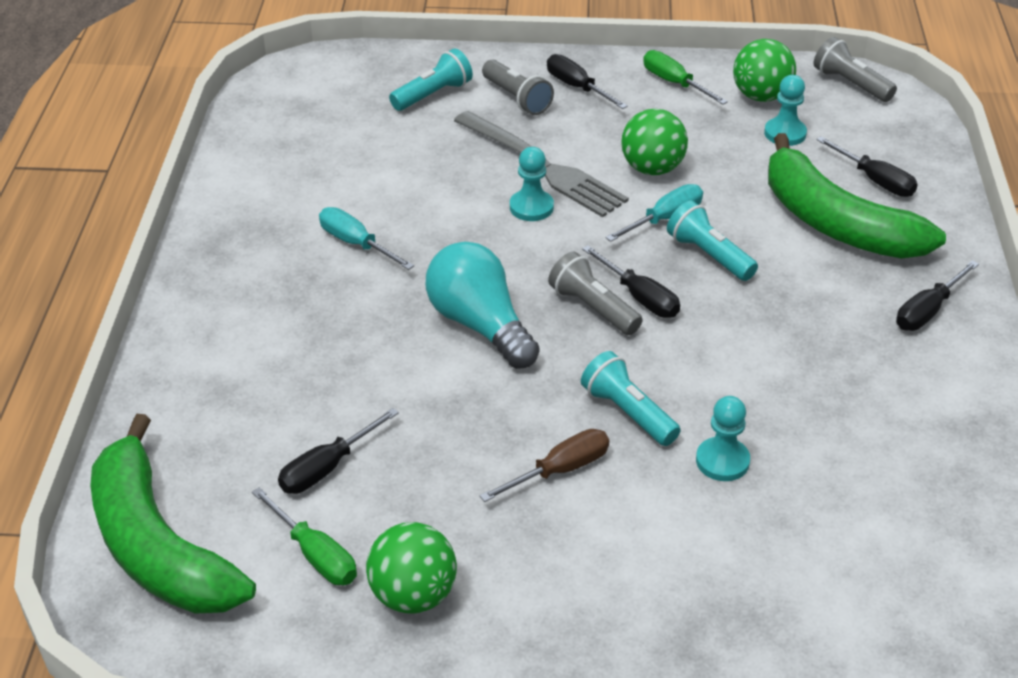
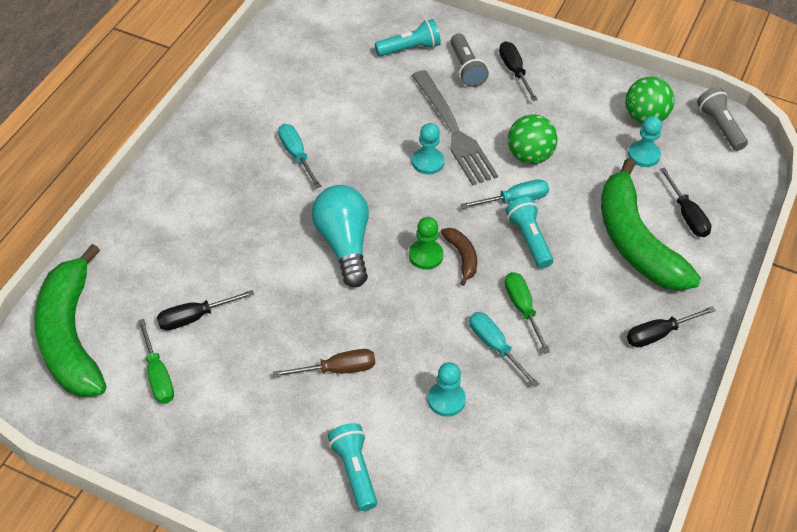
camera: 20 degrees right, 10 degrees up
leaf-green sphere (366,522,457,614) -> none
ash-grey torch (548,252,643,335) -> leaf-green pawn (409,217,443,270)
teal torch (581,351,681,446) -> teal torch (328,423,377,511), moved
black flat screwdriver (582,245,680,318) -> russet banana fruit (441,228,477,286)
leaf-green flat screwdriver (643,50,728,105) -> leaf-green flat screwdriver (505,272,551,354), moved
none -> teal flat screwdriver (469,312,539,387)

★ ★ ★ ★ ★

> Work request
If a line in the data holds the word "flat", count it, then state the total alone.

> Your response
3